Task statement: Update the rows between the one containing "cyan hexagon: moved" and the one containing "yellow triangle: moved 1 px left, 1 px down", inclusive, by replacing "cyan triangle" with "cyan wedge" and leaving everything else unchanged. Omit the pictures from your answer.

=-=-=-=-=

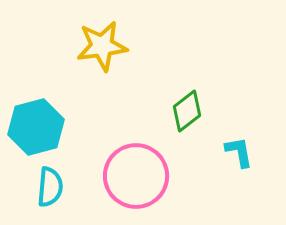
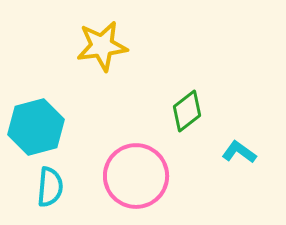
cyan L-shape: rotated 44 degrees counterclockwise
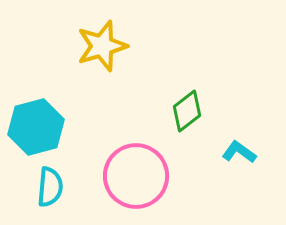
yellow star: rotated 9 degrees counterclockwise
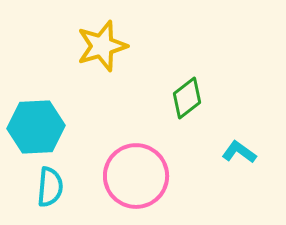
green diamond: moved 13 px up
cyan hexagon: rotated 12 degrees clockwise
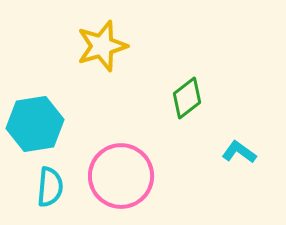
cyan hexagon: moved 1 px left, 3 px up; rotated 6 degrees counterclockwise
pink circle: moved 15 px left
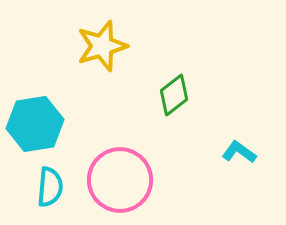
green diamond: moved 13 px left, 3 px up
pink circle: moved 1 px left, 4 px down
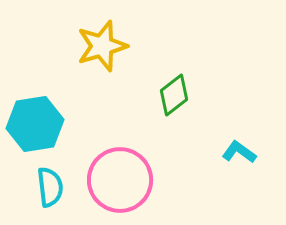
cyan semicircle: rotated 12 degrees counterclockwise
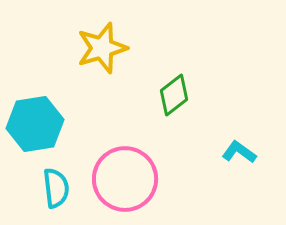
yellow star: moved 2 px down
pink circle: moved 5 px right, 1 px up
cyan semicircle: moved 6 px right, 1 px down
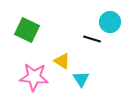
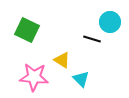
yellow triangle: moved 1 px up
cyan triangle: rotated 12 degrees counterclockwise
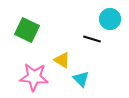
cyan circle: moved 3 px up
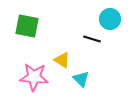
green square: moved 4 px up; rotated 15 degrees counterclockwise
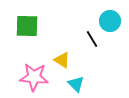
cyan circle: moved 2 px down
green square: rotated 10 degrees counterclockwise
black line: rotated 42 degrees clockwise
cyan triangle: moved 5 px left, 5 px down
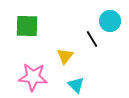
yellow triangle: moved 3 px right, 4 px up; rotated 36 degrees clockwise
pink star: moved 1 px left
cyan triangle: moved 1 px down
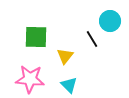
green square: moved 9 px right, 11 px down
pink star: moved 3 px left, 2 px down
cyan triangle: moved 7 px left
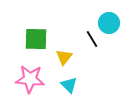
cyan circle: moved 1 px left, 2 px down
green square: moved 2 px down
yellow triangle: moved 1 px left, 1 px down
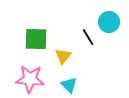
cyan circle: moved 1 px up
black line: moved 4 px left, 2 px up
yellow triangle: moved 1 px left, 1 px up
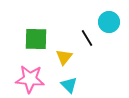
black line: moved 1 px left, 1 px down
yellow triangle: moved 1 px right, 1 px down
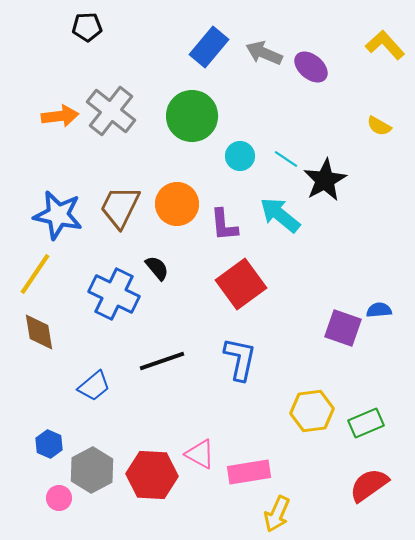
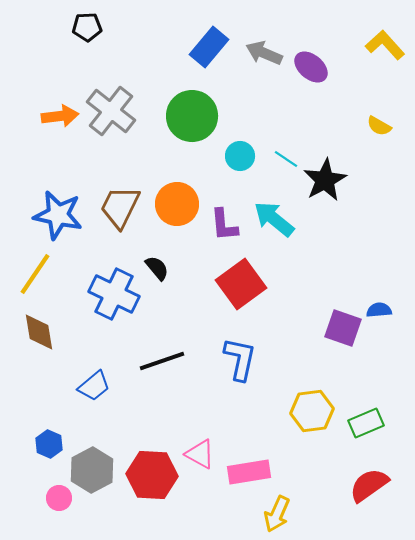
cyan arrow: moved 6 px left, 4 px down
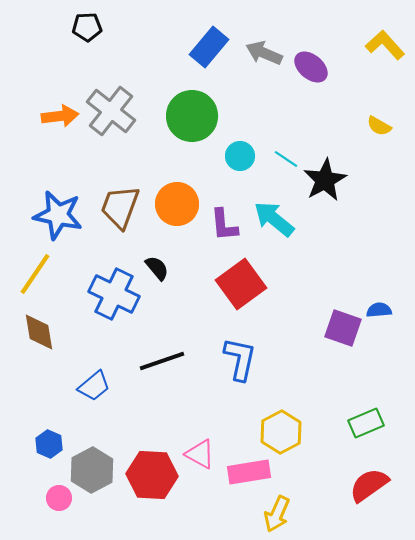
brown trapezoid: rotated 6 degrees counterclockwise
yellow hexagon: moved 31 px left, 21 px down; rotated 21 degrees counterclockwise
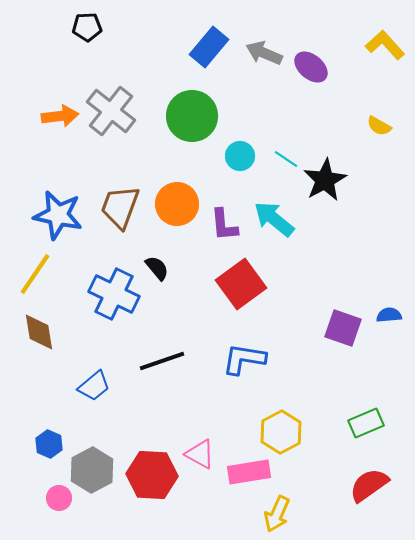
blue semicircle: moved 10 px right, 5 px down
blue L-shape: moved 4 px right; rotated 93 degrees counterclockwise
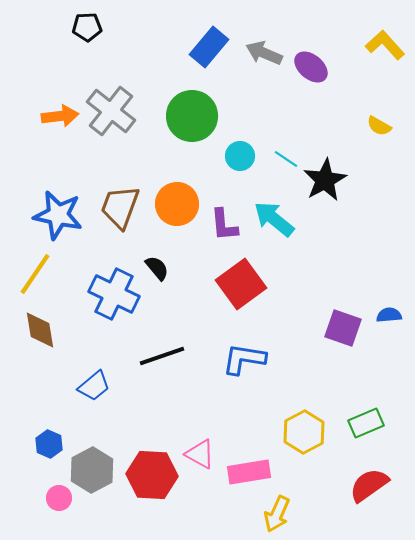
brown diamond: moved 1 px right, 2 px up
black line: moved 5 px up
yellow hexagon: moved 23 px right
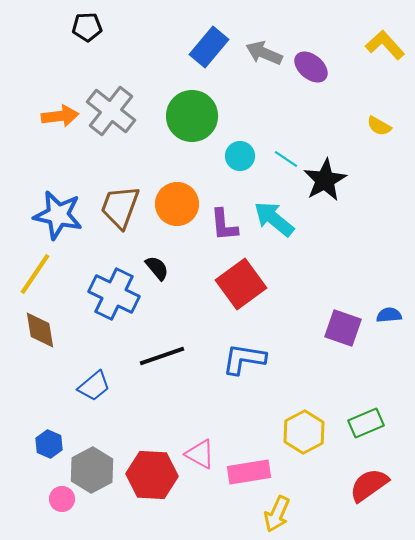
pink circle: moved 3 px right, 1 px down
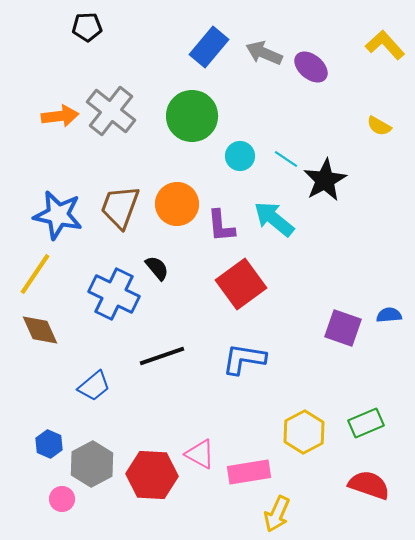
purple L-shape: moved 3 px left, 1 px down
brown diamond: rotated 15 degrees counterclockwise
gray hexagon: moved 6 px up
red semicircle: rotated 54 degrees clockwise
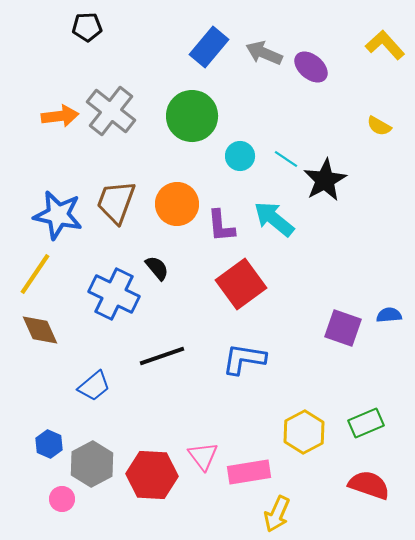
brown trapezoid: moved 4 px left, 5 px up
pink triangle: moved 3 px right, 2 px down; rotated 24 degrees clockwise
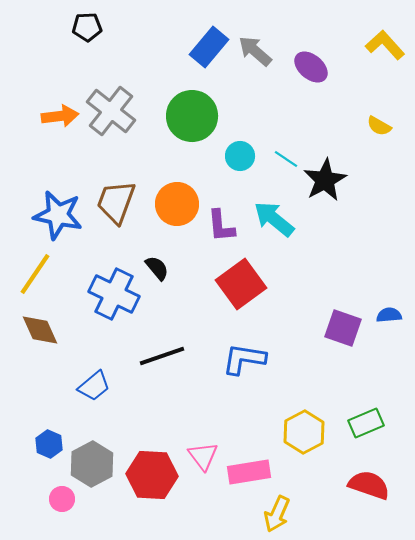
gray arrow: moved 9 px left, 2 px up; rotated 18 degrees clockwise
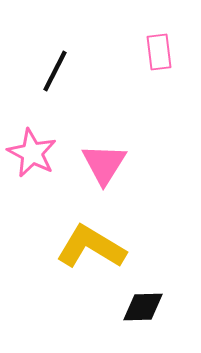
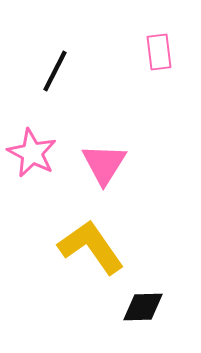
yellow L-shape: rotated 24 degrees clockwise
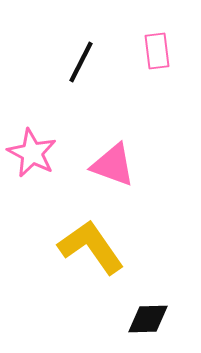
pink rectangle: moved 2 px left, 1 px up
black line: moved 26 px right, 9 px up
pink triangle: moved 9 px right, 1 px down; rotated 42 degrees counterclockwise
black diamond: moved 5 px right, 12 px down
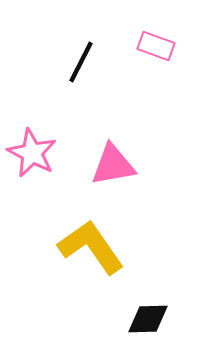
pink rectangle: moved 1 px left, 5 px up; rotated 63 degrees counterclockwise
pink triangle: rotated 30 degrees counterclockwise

=-=-=-=-=

Result of this task:
cyan hexagon: moved 1 px left, 3 px up; rotated 6 degrees counterclockwise
pink circle: moved 15 px left
green diamond: moved 13 px left, 3 px up
pink circle: moved 1 px left, 4 px down
cyan semicircle: rotated 12 degrees counterclockwise
yellow star: moved 2 px down
pink circle: moved 5 px right, 1 px up
cyan semicircle: moved 6 px right, 1 px down
yellow triangle: moved 1 px up
cyan wedge: rotated 12 degrees counterclockwise
cyan circle: moved 3 px up
green square: moved 4 px up; rotated 15 degrees counterclockwise
cyan circle: moved 2 px down
green square: rotated 10 degrees counterclockwise
black line: rotated 42 degrees clockwise
cyan wedge: moved 5 px left, 5 px down
yellow triangle: moved 3 px right, 4 px up; rotated 36 degrees clockwise
pink star: moved 1 px left
cyan wedge: moved 1 px down
green square: moved 9 px right, 11 px down
pink star: moved 3 px left, 2 px down
cyan wedge: moved 7 px left
cyan circle: moved 1 px left, 2 px down
green square: moved 2 px down
yellow triangle: moved 1 px left, 1 px down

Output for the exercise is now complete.